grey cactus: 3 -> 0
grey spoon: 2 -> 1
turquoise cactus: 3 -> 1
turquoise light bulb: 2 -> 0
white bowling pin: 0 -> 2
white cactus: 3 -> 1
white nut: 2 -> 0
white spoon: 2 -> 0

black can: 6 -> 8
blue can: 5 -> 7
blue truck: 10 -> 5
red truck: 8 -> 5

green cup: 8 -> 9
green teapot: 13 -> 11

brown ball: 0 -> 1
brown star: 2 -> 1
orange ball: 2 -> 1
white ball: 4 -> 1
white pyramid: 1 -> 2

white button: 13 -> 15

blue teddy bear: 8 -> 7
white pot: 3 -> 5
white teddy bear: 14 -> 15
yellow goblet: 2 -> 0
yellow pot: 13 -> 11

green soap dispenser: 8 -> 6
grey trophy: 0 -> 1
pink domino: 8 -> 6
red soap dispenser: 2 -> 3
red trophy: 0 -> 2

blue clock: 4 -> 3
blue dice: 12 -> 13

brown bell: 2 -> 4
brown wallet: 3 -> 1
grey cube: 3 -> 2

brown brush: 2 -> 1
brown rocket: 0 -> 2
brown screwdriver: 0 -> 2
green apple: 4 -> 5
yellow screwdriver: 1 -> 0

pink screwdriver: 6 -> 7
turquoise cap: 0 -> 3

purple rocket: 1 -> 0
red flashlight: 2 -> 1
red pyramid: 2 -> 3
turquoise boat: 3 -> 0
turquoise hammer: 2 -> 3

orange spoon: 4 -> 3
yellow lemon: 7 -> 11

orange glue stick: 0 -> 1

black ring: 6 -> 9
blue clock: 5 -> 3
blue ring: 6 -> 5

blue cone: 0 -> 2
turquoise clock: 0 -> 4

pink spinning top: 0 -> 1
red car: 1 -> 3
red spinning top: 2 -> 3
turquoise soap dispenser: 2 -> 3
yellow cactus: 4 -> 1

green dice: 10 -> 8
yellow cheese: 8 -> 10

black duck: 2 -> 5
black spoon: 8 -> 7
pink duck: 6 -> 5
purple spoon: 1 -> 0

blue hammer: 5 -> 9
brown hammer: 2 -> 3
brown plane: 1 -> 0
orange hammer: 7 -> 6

*****

- TASK INSTRUCTIONS:
Filter this listing and copy only the lines holding the word "yellow".

- SOLUTION TO THE EXERCISE:
yellow goblet: 2 -> 0
yellow pot: 13 -> 11
yellow screwdriver: 1 -> 0
yellow lemon: 7 -> 11
yellow cactus: 4 -> 1
yellow cheese: 8 -> 10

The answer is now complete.